*What you will do*: Taking the entries below, transcribe only the lines starting with the one with "none -> grey plate I4:I6 level 3" and going on through the one with "none -> blue cone H9 level 2", exactly as written, without the pictures.

*Scene images with change listings*:
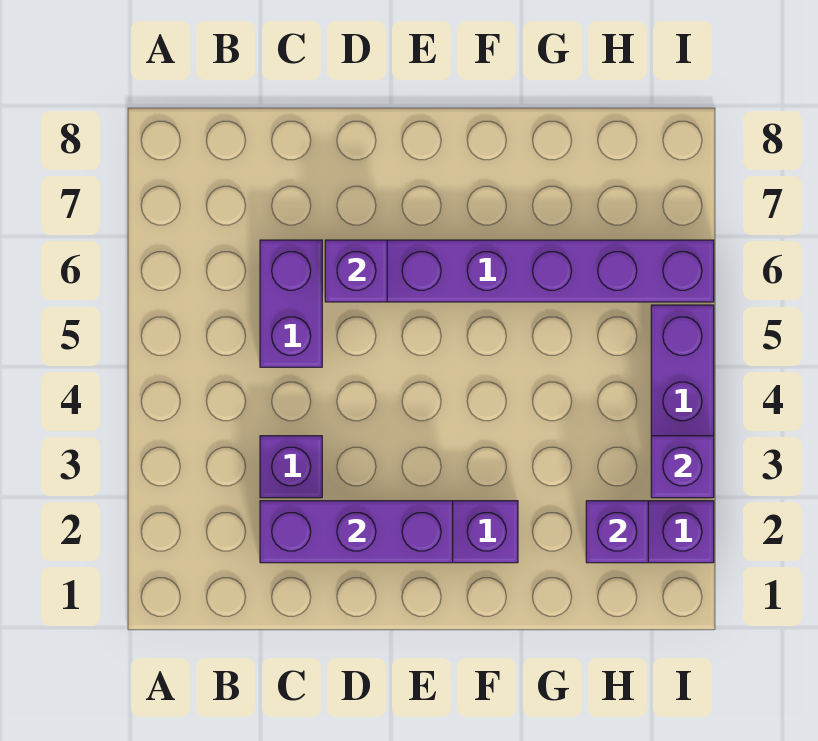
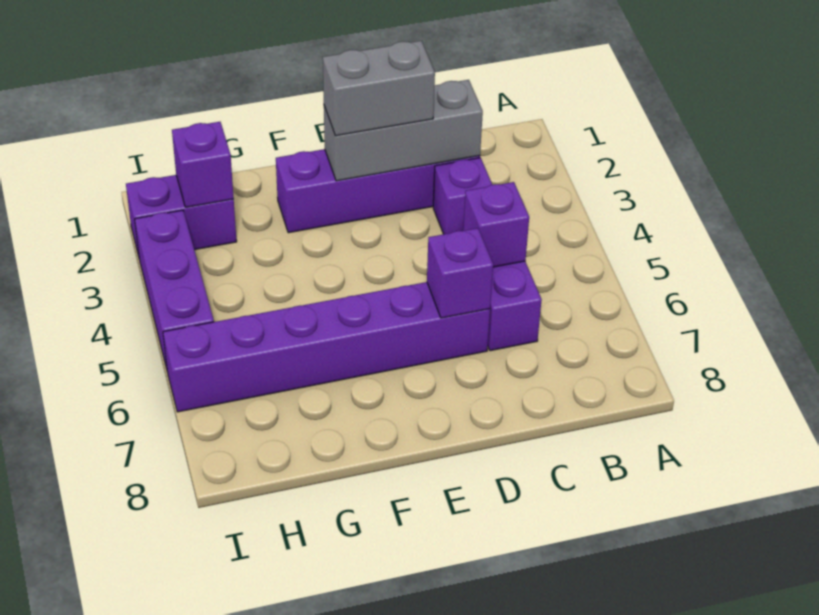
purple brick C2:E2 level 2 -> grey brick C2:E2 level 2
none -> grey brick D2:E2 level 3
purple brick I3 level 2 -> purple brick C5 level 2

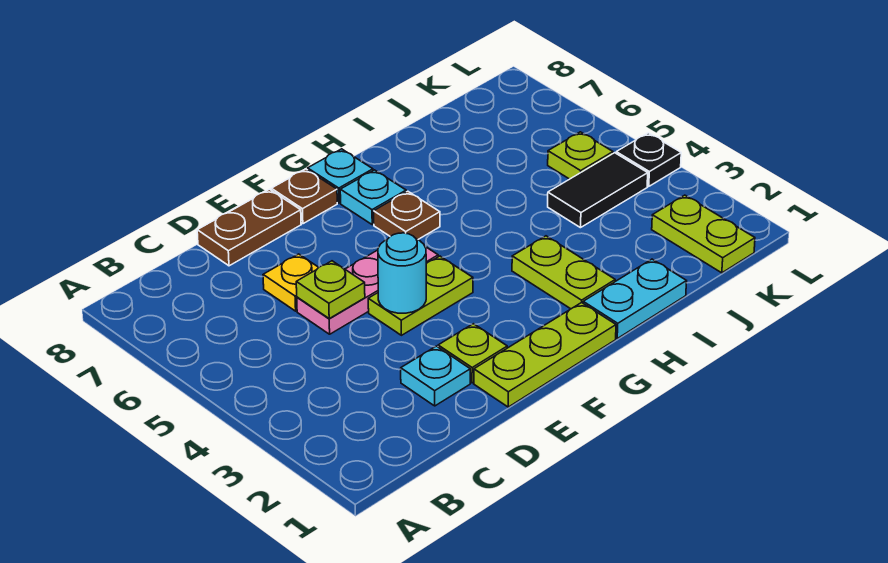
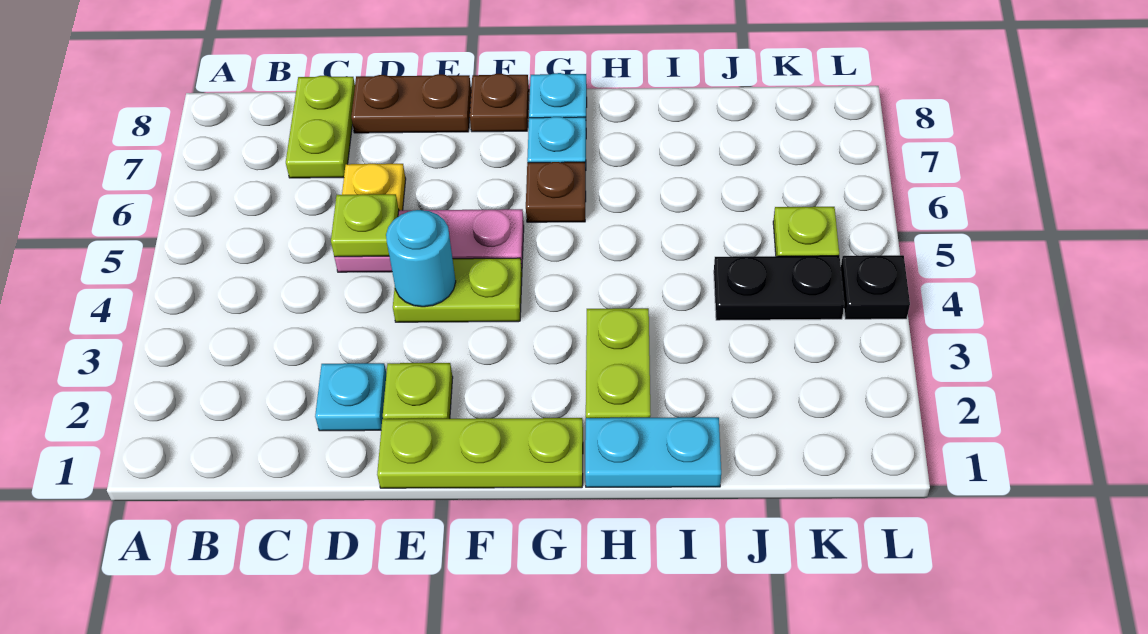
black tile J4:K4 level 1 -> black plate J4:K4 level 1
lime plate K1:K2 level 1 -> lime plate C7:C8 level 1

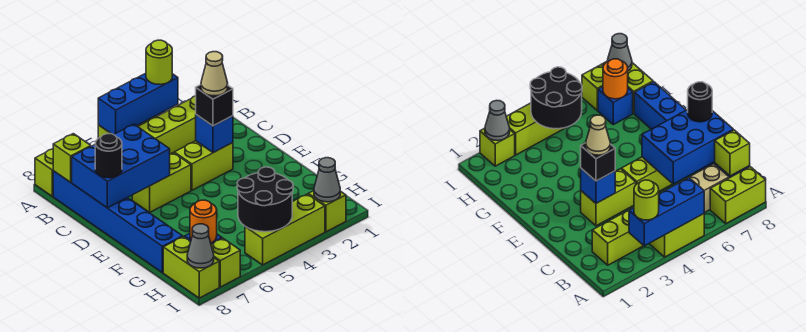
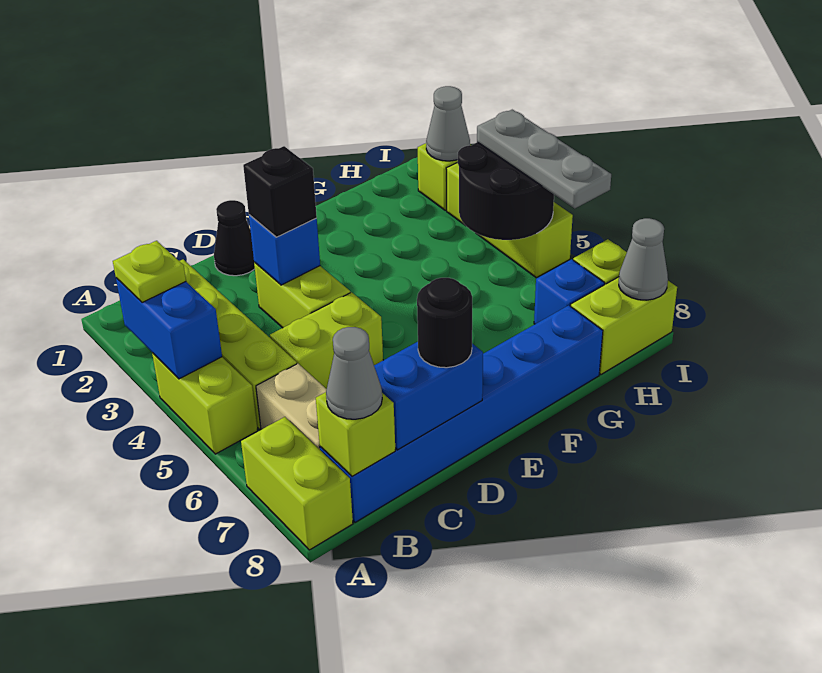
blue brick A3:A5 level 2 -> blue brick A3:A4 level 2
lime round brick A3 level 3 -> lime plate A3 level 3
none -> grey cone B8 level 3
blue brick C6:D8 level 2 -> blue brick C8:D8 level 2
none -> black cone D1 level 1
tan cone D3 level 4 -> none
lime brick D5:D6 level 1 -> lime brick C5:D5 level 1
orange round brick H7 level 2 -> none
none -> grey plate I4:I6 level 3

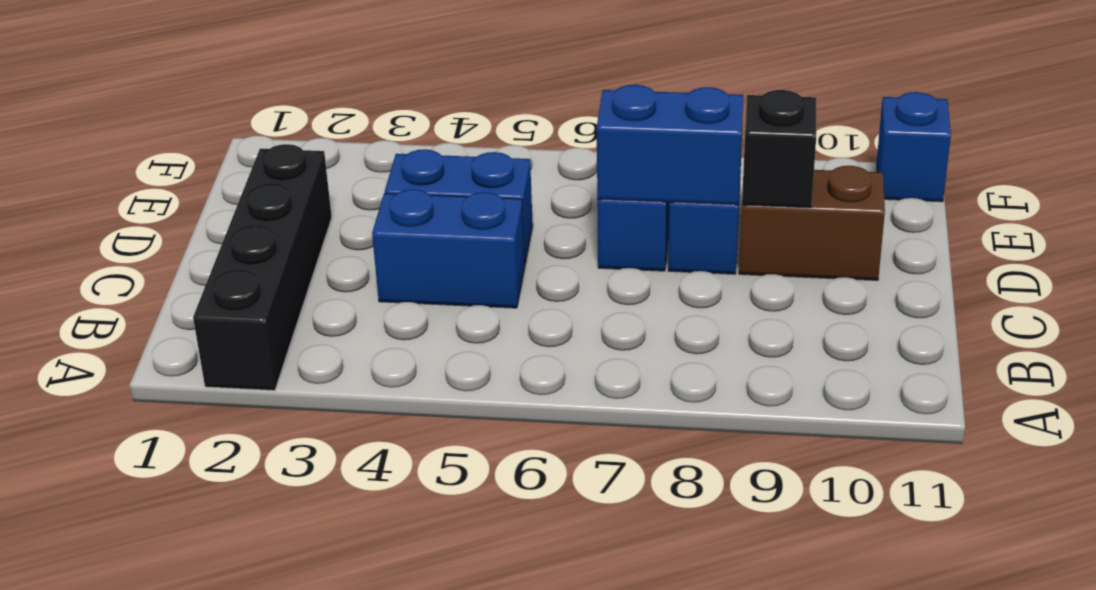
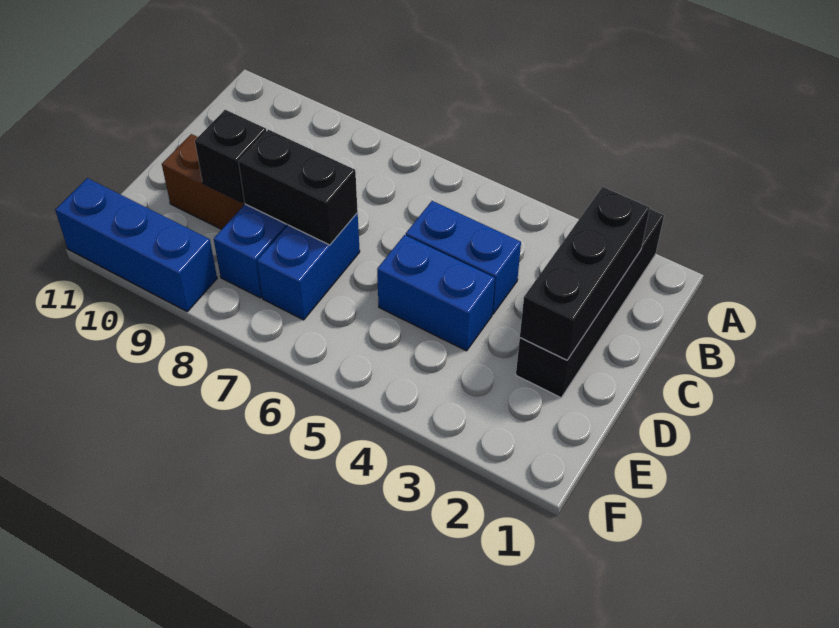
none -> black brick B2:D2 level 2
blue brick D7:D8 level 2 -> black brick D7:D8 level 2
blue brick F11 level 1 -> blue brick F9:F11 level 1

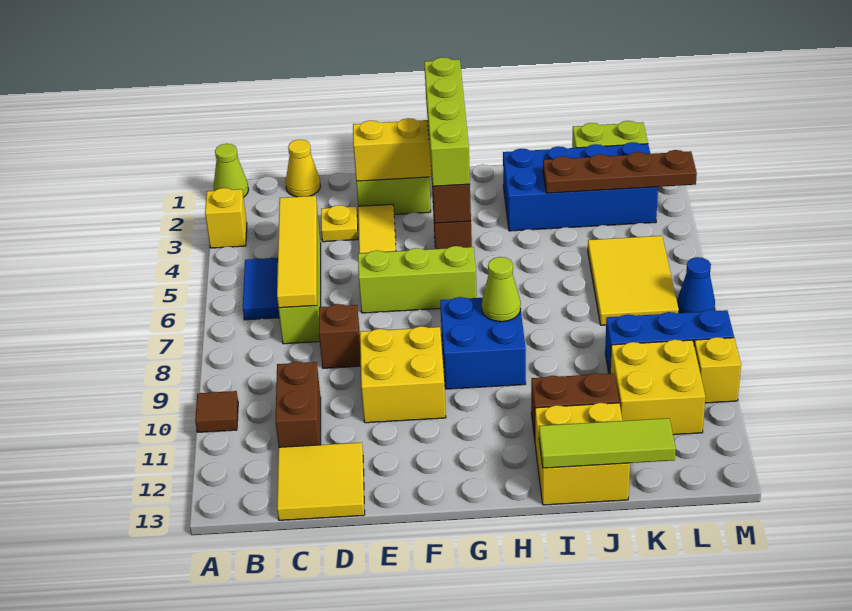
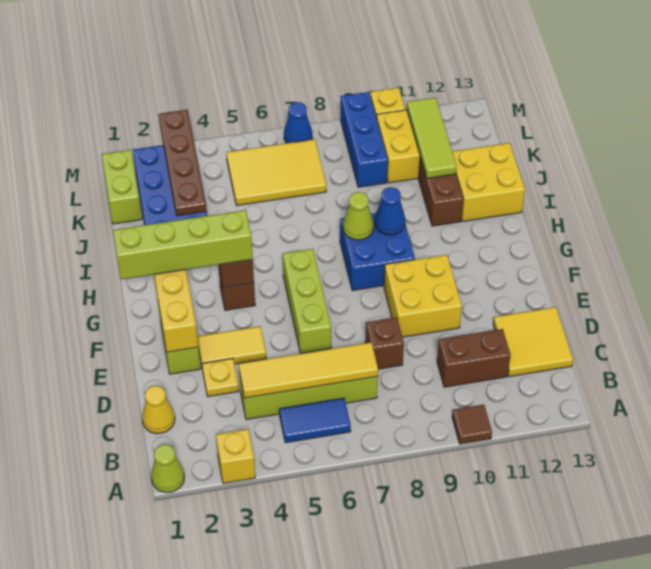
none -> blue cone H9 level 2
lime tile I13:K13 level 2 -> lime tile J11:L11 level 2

*Response box*:
none -> grey plate I4:I6 level 3

none -> black brick B2:D2 level 2
blue brick D7:D8 level 2 -> black brick D7:D8 level 2
blue brick F11 level 1 -> blue brick F9:F11 level 1

none -> blue cone H9 level 2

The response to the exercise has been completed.